**Data shown:**
══════
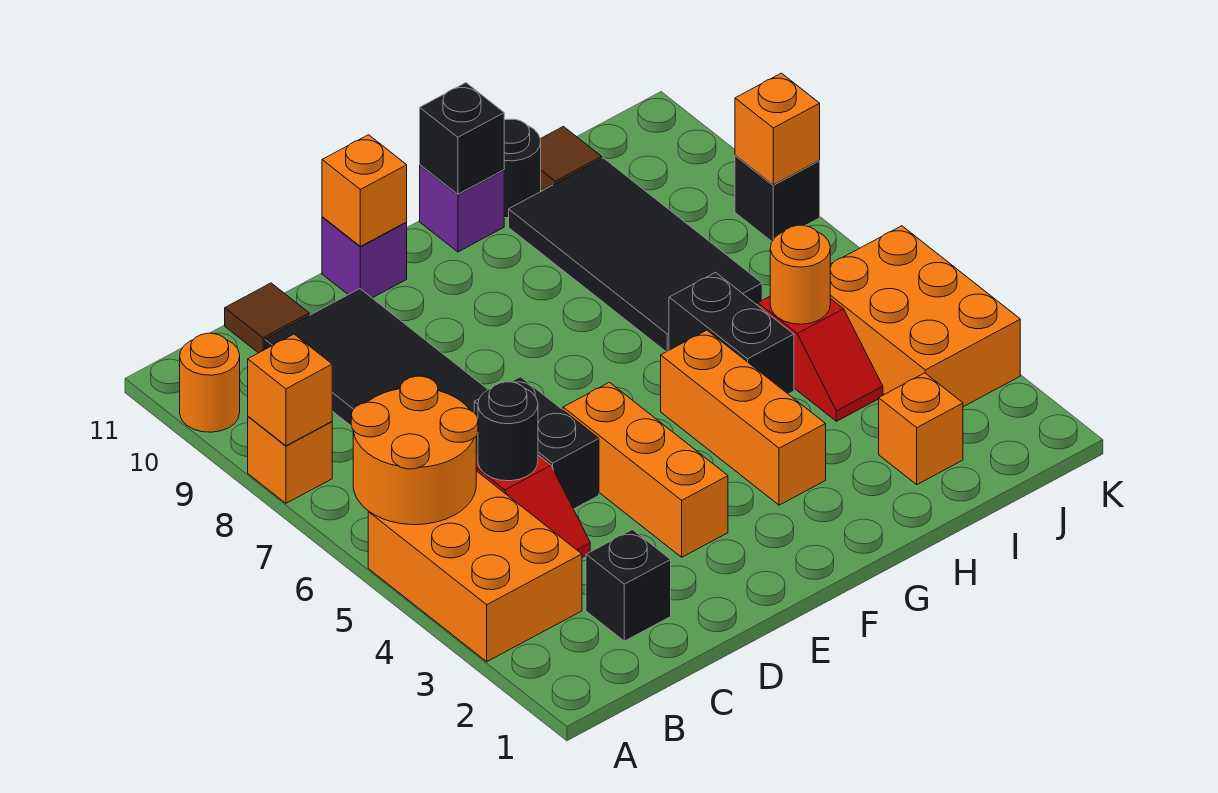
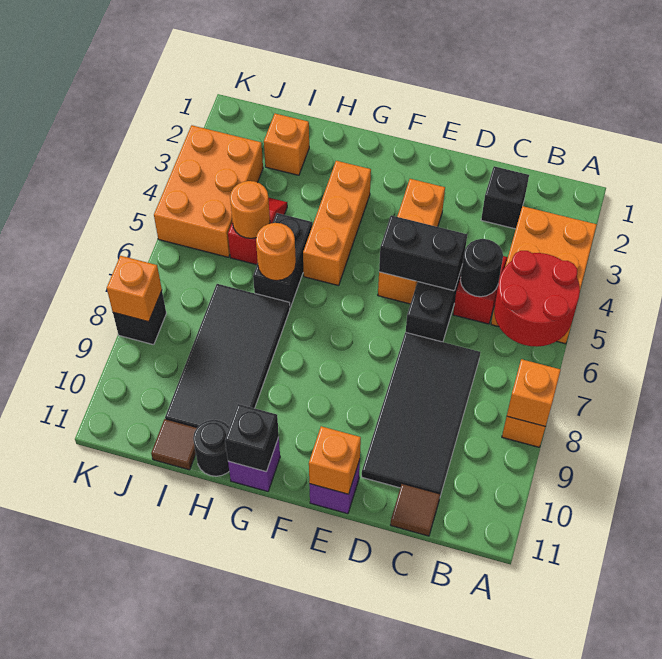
orange round brick A5:B6 level 2 -> red round brick A5:B6 level 2
orange round brick A10 level 1 -> orange round brick H6 level 2
none -> black brick D5:E5 level 2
══════
Scan the material and collect every line that contains "round".

**Result of the exercise:**
orange round brick A5:B6 level 2 -> red round brick A5:B6 level 2
orange round brick A10 level 1 -> orange round brick H6 level 2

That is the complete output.